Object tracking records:
□ □ □

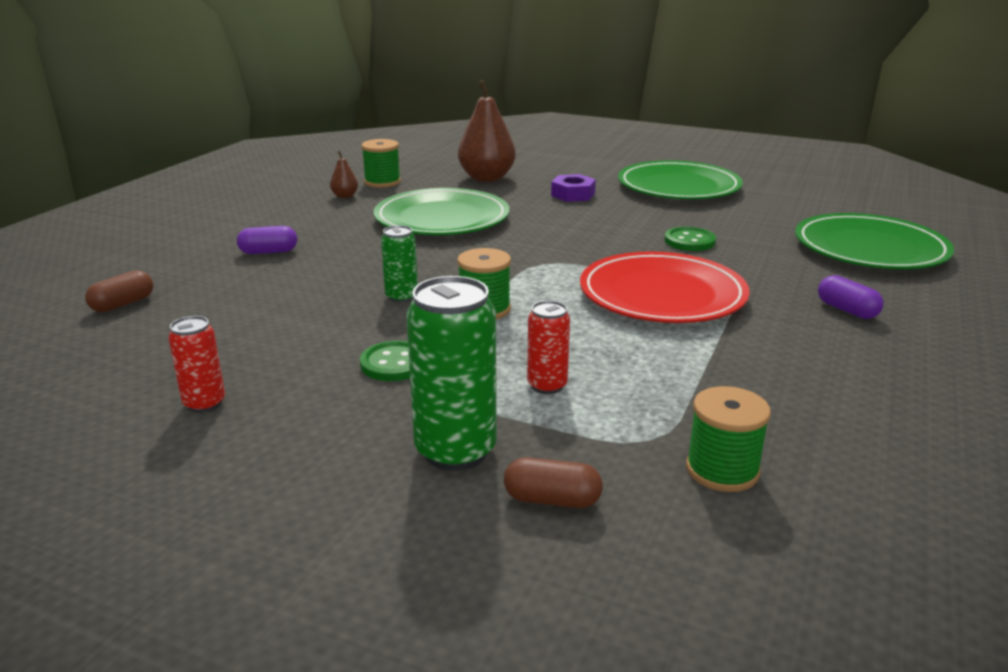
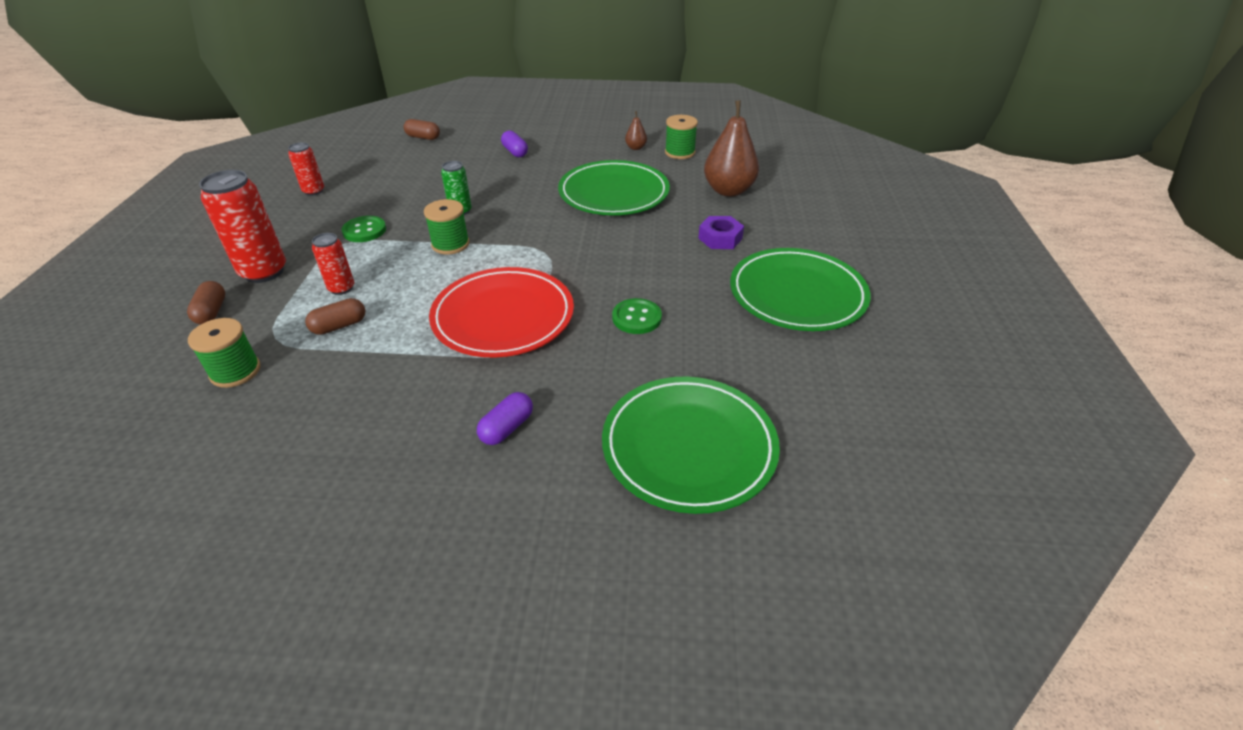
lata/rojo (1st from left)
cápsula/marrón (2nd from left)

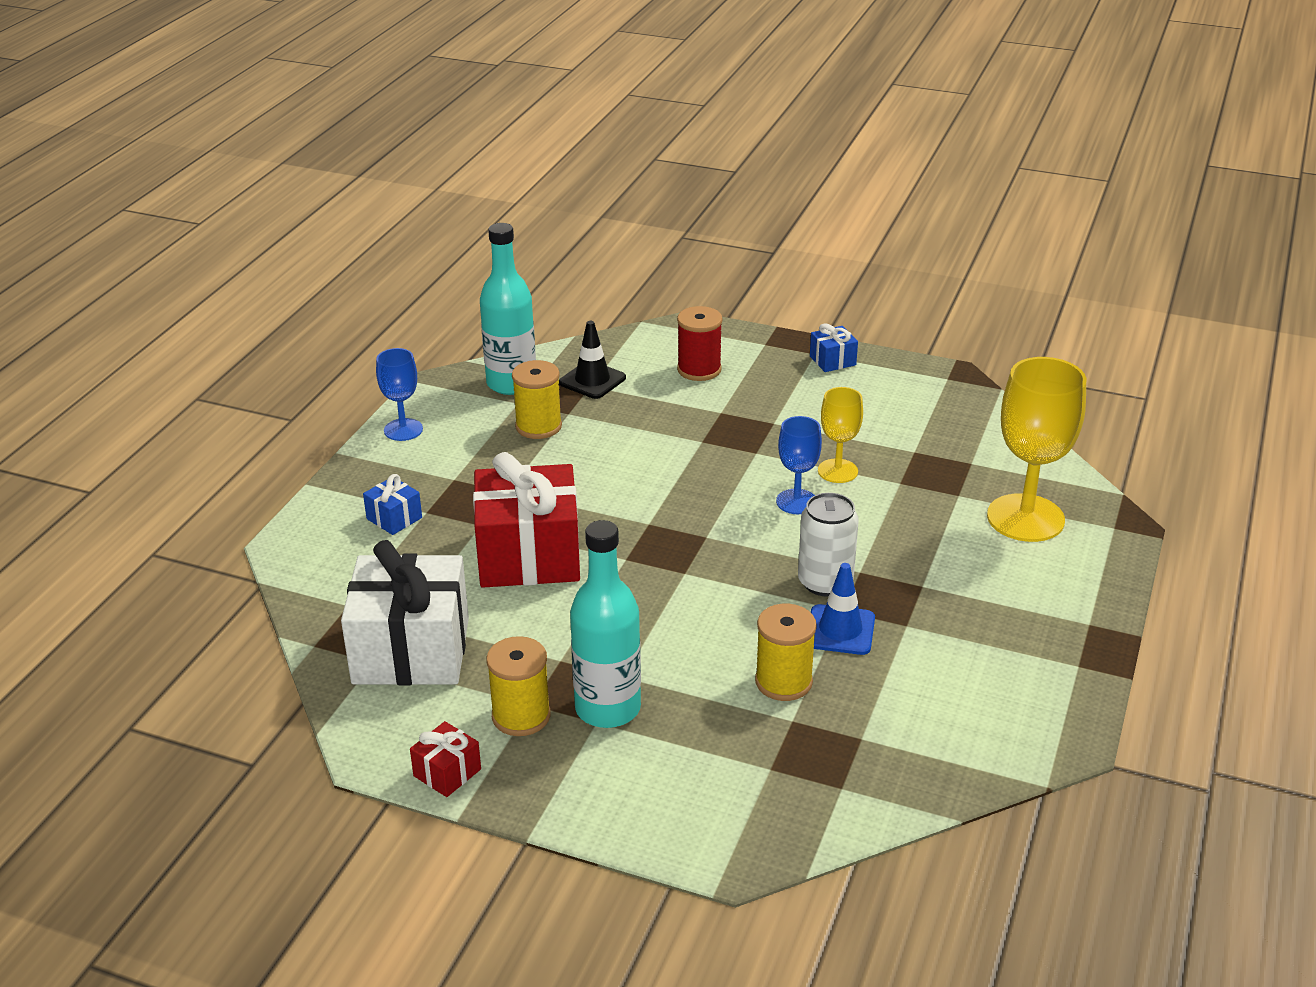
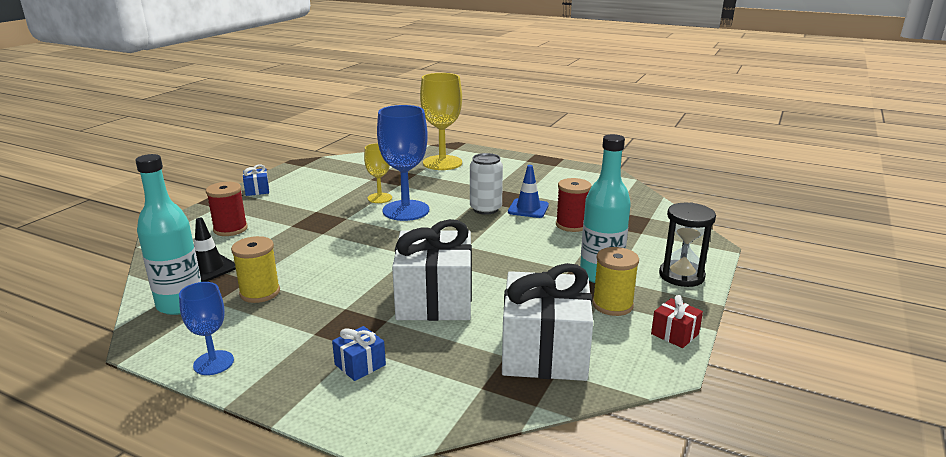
regalo/blanco (1st from left)
carrete/rojo (2nd from left)
copa/azul (2nd from left)
reloj de arena/negro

□ □ □

§ ACTION ITEM
All entries should be given again exactly, except that pictures are to be excluded.

§ RESPONSE FOR THIS EXERCISE
lata/rojo (1st from left)
cápsula/marrón (2nd from left)

regalo/blanco (1st from left)
carrete/rojo (2nd from left)
copa/azul (2nd from left)
reloj de arena/negro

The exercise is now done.